INFORMATION SUPPLIED: Begin

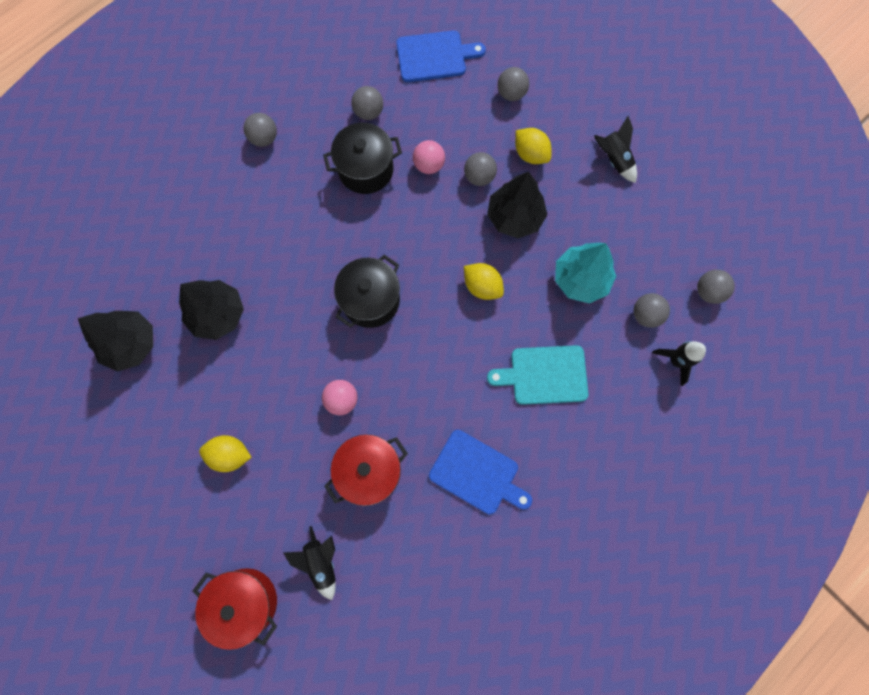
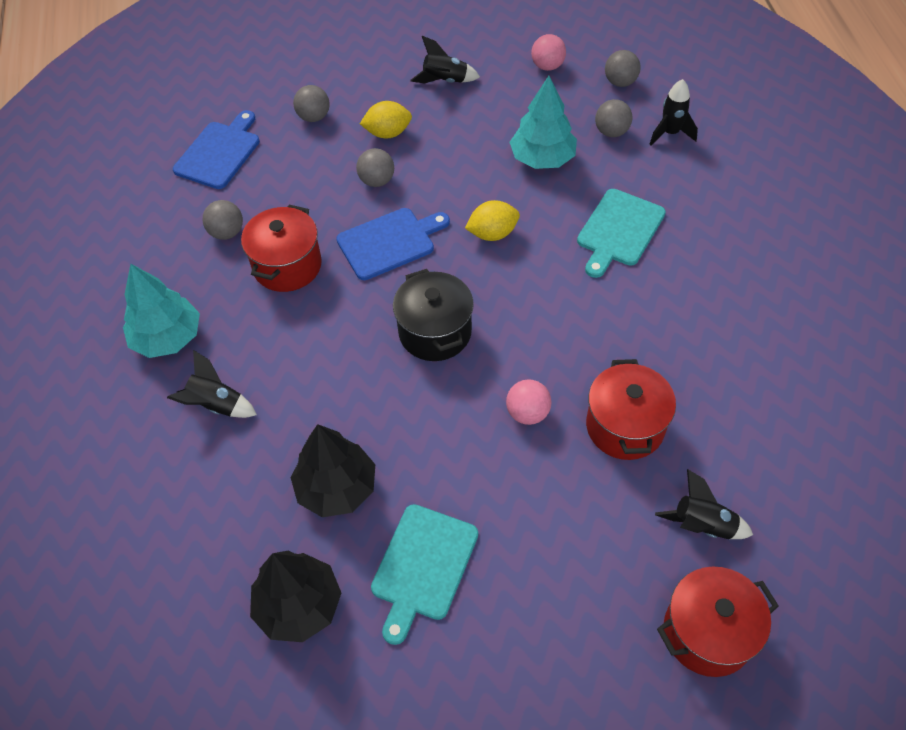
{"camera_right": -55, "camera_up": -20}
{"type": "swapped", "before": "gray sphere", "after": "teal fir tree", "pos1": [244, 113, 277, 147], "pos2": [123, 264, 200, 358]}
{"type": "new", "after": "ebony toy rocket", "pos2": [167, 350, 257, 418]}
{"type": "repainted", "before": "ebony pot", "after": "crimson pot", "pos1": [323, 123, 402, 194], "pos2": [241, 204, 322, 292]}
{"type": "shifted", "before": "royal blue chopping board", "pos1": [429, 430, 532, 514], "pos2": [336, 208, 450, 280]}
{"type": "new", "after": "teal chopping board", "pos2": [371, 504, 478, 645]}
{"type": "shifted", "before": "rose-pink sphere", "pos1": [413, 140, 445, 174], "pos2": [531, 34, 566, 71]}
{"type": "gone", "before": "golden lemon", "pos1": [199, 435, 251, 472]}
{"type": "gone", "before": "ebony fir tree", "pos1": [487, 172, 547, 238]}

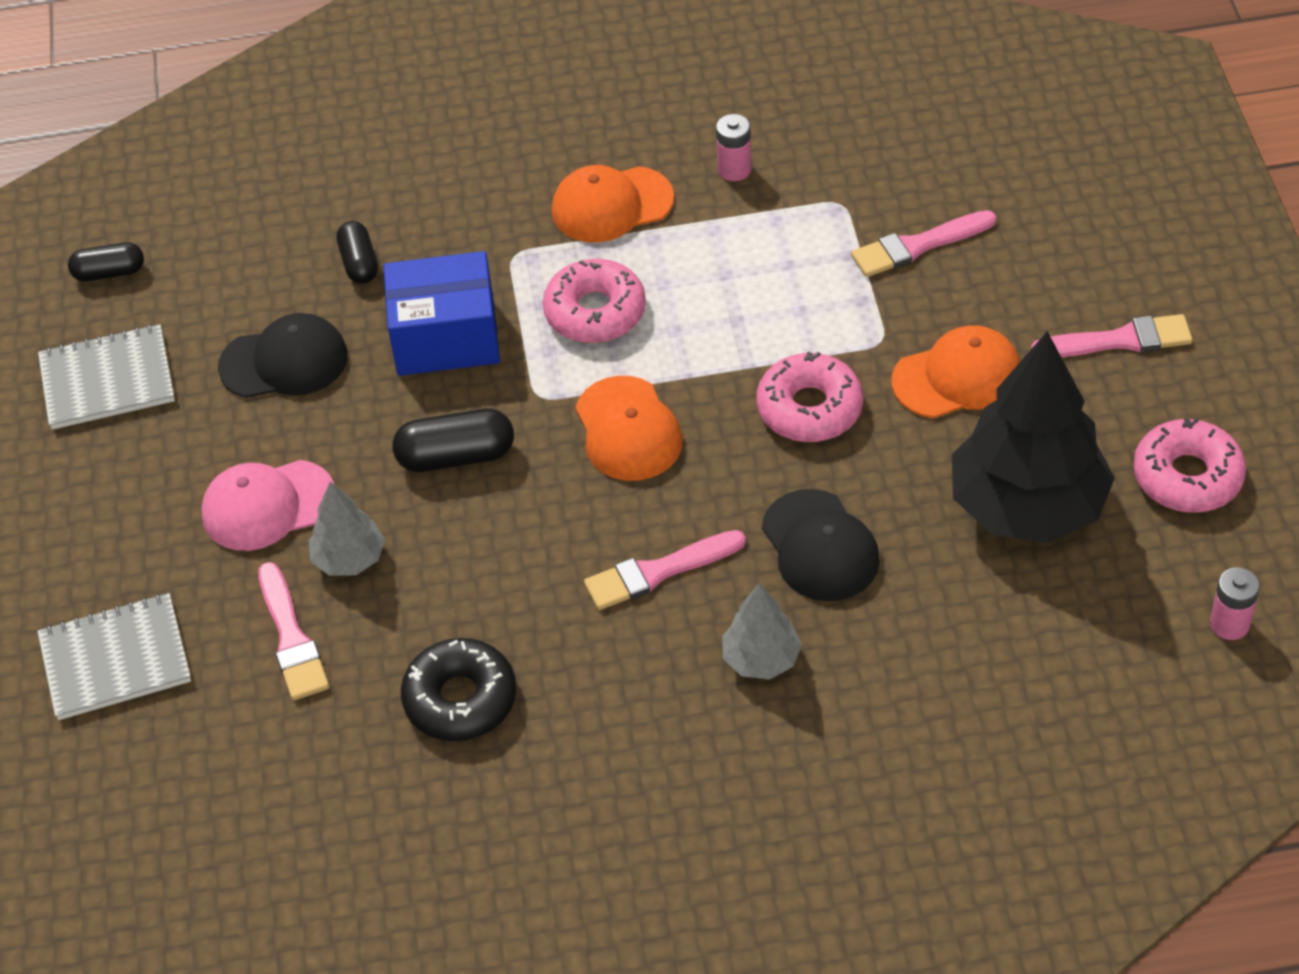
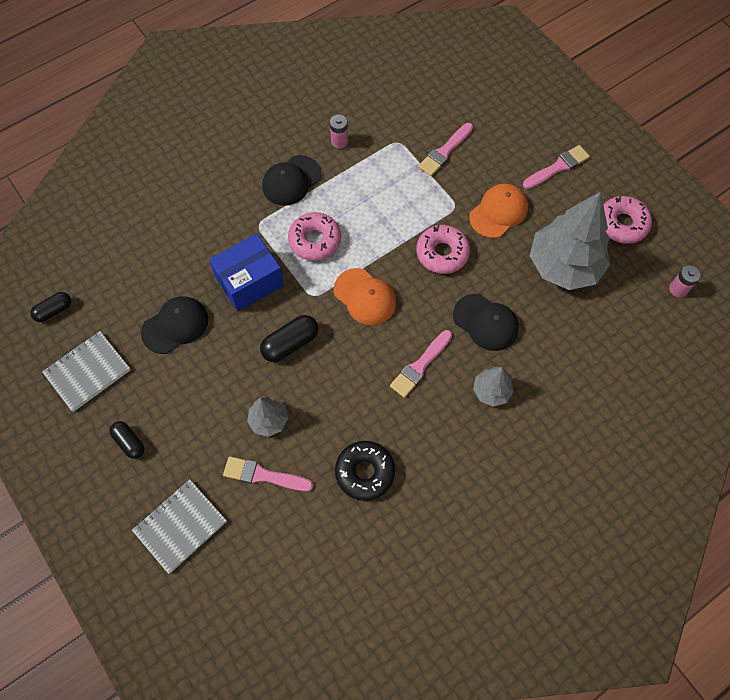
{"camera_right": -30, "camera_up": 15}
{"type": "shifted", "before": "ebony pill", "pos1": [336, 221, 378, 284], "pos2": [109, 421, 145, 459]}
{"type": "rotated", "before": "rose-pink paintbrush", "pos1": [258, 562, 329, 700], "pos2": [223, 456, 314, 491], "turn": 150}
{"type": "repainted", "before": "orange-coloured peaked cap", "after": "ebony peaked cap", "pos1": [552, 165, 674, 243], "pos2": [262, 155, 321, 206]}
{"type": "repainted", "before": "ebony fir tree", "after": "gray fir tree", "pos1": [952, 331, 1115, 543], "pos2": [530, 192, 610, 290]}
{"type": "gone", "before": "rose-pink peaked cap", "pos1": [201, 460, 335, 551]}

INFORMATION SUPPLIED: End

TASK PROMPT => Copy the data precisely. Skip every picture.

FINISHED TASK =>
{"camera_right": -55, "camera_up": -20}
{"type": "swapped", "before": "gray sphere", "after": "teal fir tree", "pos1": [244, 113, 277, 147], "pos2": [123, 264, 200, 358]}
{"type": "new", "after": "ebony toy rocket", "pos2": [167, 350, 257, 418]}
{"type": "repainted", "before": "ebony pot", "after": "crimson pot", "pos1": [323, 123, 402, 194], "pos2": [241, 204, 322, 292]}
{"type": "shifted", "before": "royal blue chopping board", "pos1": [429, 430, 532, 514], "pos2": [336, 208, 450, 280]}
{"type": "new", "after": "teal chopping board", "pos2": [371, 504, 478, 645]}
{"type": "shifted", "before": "rose-pink sphere", "pos1": [413, 140, 445, 174], "pos2": [531, 34, 566, 71]}
{"type": "gone", "before": "golden lemon", "pos1": [199, 435, 251, 472]}
{"type": "gone", "before": "ebony fir tree", "pos1": [487, 172, 547, 238]}

{"camera_right": -30, "camera_up": 15}
{"type": "shifted", "before": "ebony pill", "pos1": [336, 221, 378, 284], "pos2": [109, 421, 145, 459]}
{"type": "rotated", "before": "rose-pink paintbrush", "pos1": [258, 562, 329, 700], "pos2": [223, 456, 314, 491], "turn": 150}
{"type": "repainted", "before": "orange-coloured peaked cap", "after": "ebony peaked cap", "pos1": [552, 165, 674, 243], "pos2": [262, 155, 321, 206]}
{"type": "repainted", "before": "ebony fir tree", "after": "gray fir tree", "pos1": [952, 331, 1115, 543], "pos2": [530, 192, 610, 290]}
{"type": "gone", "before": "rose-pink peaked cap", "pos1": [201, 460, 335, 551]}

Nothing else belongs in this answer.